● **Problema assegnato**
Inserisca tutte le righe dei record seguenti in una tabella Markdown con le colonne «Numero», per il numero progressivo della riga, e «Testo», per la riga stessa. Tralasci le righe vuote.

---

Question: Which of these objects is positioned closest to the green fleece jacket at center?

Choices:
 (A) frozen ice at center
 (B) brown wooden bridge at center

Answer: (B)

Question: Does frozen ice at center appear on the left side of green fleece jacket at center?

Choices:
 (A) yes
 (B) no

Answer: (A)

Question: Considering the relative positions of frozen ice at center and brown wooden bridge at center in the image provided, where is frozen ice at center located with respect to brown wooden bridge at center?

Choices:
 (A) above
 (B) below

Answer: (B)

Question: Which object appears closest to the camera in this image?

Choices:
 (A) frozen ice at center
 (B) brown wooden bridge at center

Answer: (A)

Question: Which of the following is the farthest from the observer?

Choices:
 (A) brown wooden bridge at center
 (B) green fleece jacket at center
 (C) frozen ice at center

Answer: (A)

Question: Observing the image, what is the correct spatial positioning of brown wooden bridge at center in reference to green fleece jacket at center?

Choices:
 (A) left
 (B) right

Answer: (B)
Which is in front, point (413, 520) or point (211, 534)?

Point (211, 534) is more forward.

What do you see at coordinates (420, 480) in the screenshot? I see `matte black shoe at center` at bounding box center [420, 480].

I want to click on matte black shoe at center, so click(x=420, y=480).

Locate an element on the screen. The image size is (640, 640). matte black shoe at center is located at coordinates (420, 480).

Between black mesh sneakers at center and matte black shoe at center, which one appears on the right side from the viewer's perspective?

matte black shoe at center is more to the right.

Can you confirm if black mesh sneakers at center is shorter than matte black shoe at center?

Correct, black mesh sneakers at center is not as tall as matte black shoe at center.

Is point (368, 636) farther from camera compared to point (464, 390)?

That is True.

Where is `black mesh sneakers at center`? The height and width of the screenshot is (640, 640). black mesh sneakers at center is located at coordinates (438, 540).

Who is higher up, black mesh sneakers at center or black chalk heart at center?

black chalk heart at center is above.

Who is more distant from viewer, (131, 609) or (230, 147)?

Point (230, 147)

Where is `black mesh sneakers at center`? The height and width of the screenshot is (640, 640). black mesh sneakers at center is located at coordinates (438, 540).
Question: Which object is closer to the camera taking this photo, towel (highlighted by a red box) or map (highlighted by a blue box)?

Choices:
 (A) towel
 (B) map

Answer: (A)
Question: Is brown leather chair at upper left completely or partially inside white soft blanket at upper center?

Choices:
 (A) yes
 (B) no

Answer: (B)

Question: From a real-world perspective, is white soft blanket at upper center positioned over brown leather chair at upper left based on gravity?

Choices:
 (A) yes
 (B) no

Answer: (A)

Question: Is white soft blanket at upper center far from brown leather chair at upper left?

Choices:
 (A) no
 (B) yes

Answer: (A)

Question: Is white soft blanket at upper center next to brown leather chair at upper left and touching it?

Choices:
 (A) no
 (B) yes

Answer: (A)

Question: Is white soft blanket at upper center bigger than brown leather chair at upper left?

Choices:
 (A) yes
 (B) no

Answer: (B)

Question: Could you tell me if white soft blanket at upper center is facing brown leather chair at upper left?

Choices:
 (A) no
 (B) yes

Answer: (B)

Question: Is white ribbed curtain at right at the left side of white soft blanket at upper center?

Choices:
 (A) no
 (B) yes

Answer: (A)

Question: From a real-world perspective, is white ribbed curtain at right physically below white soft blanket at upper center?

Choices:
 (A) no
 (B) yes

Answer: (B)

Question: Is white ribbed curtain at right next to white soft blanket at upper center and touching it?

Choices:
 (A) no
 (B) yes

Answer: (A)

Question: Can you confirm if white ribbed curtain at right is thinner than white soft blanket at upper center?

---

● **La risposta**
| Numero | Testo |
|---|---|
| 1 | Question: Which of these objects is positioned closest to the green fleece jacket at center? |
| 2 | Choices: |
| 3 |  (A) frozen ice at center |
| 4 |  (B) brown wooden bridge at center |
| 5 | Answer: (B) |
| 6 | Question: Does frozen ice at center appear on the left side of green fleece jacket at center? |
| 7 | Choices: |
| 8 |  (A) yes |
| 9 |  (B) no |
| 10 | Answer: (A) |
| 11 | Question: Considering the relative positions of frozen ice at center and brown wooden bridge at center in the image provided, where is frozen ice at center located with respect to brown wooden bridge at center? |
| 12 | Choices: |
| 13 |  (A) above |
| 14 |  (B) below |
| 15 | Answer: (B) |
| 16 | Question: Which object appears closest to the camera in this image? |
| 17 | Choices: |
| 18 |  (A) frozen ice at center |
| 19 |  (B) brown wooden bridge at center |
| 20 | Answer: (A) |
| 21 | Question: Which of the following is the farthest from the observer? |
| 22 | Choices: |
| 23 |  (A) brown wooden bridge at center |
| 24 |  (B) green fleece jacket at center |
| 25 |  (C) frozen ice at center |
| 26 | Answer: (A) |
| 27 | Question: Observing the image, what is the correct spatial positioning of brown wooden bridge at center in reference to green fleece jacket at center? |
| 28 | Choices: |
| 29 |  (A) left |
| 30 |  (B) right |
| 31 | Answer: (B) |
| 32 | Which is in front, point (413, 520) or point (211, 534)? |
| 33 | Point (211, 534) is more forward. |
| 34 | What do you see at coordinates (420, 480) in the screenshot? I see `matte black shoe at center` at bounding box center [420, 480]. |
| 35 | I want to click on matte black shoe at center, so click(x=420, y=480). |
| 36 | Locate an element on the screen. The image size is (640, 640). matte black shoe at center is located at coordinates (420, 480). |
| 37 | Between black mesh sneakers at center and matte black shoe at center, which one appears on the right side from the viewer's perspective? |
| 38 | matte black shoe at center is more to the right. |
| 39 | Can you confirm if black mesh sneakers at center is shorter than matte black shoe at center? |
| 40 | Correct, black mesh sneakers at center is not as tall as matte black shoe at center. |
| 41 | Is point (368, 636) farther from camera compared to point (464, 390)? |
| 42 | That is True. |
| 43 | Where is `black mesh sneakers at center`? The height and width of the screenshot is (640, 640). black mesh sneakers at center is located at coordinates (438, 540). |
| 44 | Who is higher up, black mesh sneakers at center or black chalk heart at center? |
| 45 | black chalk heart at center is above. |
| 46 | Who is more distant from viewer, (131, 609) or (230, 147)? |
| 47 | Point (230, 147) |
| 48 | Where is `black mesh sneakers at center`? The height and width of the screenshot is (640, 640). black mesh sneakers at center is located at coordinates (438, 540). |
| 49 | Question: Which object is closer to the camera taking this photo, towel (highlighted by a red box) or map (highlighted by a blue box)? |
| 50 | Choices: |
| 51 |  (A) towel |
| 52 |  (B) map |
| 53 | Answer: (A) |
| 54 | Question: Is brown leather chair at upper left completely or partially inside white soft blanket at upper center? |
| 55 | Choices: |
| 56 |  (A) yes |
| 57 |  (B) no |
| 58 | Answer: (B) |
| 59 | Question: From a real-world perspective, is white soft blanket at upper center positioned over brown leather chair at upper left based on gravity? |
| 60 | Choices: |
| 61 |  (A) yes |
| 62 |  (B) no |
| 63 | Answer: (A) |
| 64 | Question: Is white soft blanket at upper center far from brown leather chair at upper left? |
| 65 | Choices: |
| 66 |  (A) no |
| 67 |  (B) yes |
| 68 | Answer: (A) |
| 69 | Question: Is white soft blanket at upper center next to brown leather chair at upper left and touching it? |
| 70 | Choices: |
| 71 |  (A) no |
| 72 |  (B) yes |
| 73 | Answer: (A) |
| 74 | Question: Is white soft blanket at upper center bigger than brown leather chair at upper left? |
| 75 | Choices: |
| 76 |  (A) yes |
| 77 |  (B) no |
| 78 | Answer: (B) |
| 79 | Question: Could you tell me if white soft blanket at upper center is facing brown leather chair at upper left? |
| 80 | Choices: |
| 81 |  (A) no |
| 82 |  (B) yes |
| 83 | Answer: (B) |
| 84 | Question: Is white ribbed curtain at right at the left side of white soft blanket at upper center? |
| 85 | Choices: |
| 86 |  (A) no |
| 87 |  (B) yes |
| 88 | Answer: (A) |
| 89 | Question: From a real-world perspective, is white ribbed curtain at right physically below white soft blanket at upper center? |
| 90 | Choices: |
| 91 |  (A) no |
| 92 |  (B) yes |
| 93 | Answer: (B) |
| 94 | Question: Is white ribbed curtain at right next to white soft blanket at upper center and touching it? |
| 95 | Choices: |
| 96 |  (A) no |
| 97 |  (B) yes |
| 98 | Answer: (A) |
| 99 | Question: Can you confirm if white ribbed curtain at right is thinner than white soft blanket at upper center? |